__Input for this task__
--- START ---

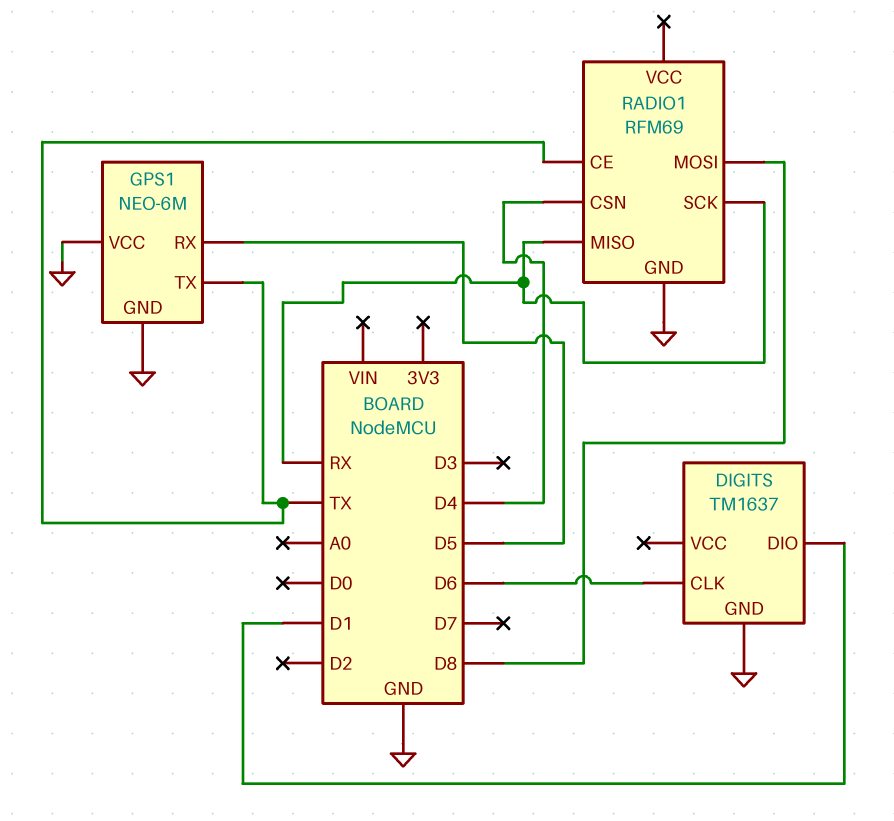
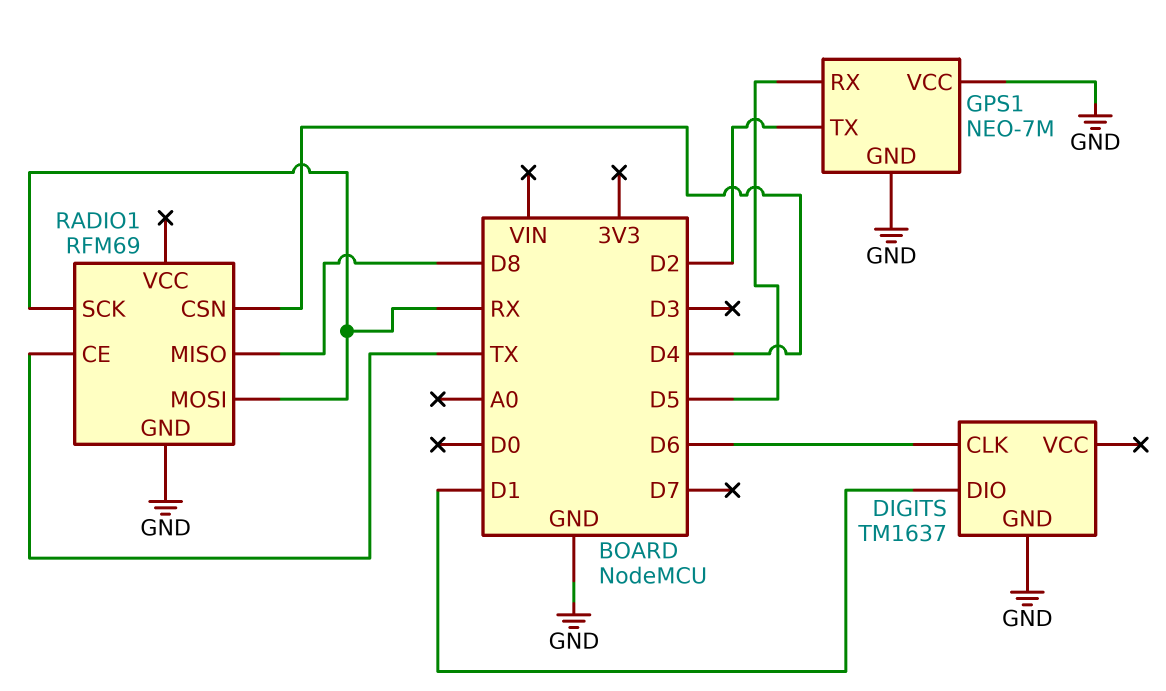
GPS1: NEO-6M -> NEO-7M
GPS1 pin TX: TX -> D2
RADIO1 pin MISO: RX -> D8
RADIO1 pin MOSI: D8 -> RX

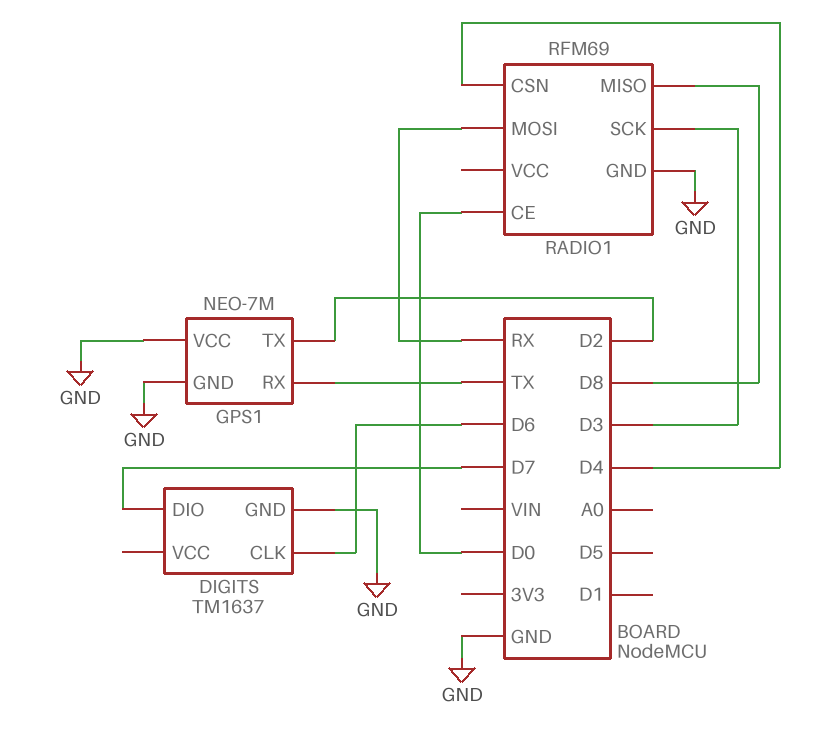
DIGITS pin DIO: D1 -> D7
GPS1 pin RX: D5 -> TX
RADIO1 pin CE: TX -> D0
RADIO1 pin SCK: RX -> D3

--- END ---

__Requirement__
Pictures stay out; the entries above are to be output exactly as given.

__Response__
GPS1: NEO-6M -> NEO-7M
GPS1 pin TX: TX -> D2
RADIO1 pin MISO: RX -> D8
RADIO1 pin MOSI: D8 -> RX

DIGITS pin DIO: D1 -> D7
GPS1 pin RX: D5 -> TX
RADIO1 pin CE: TX -> D0
RADIO1 pin SCK: RX -> D3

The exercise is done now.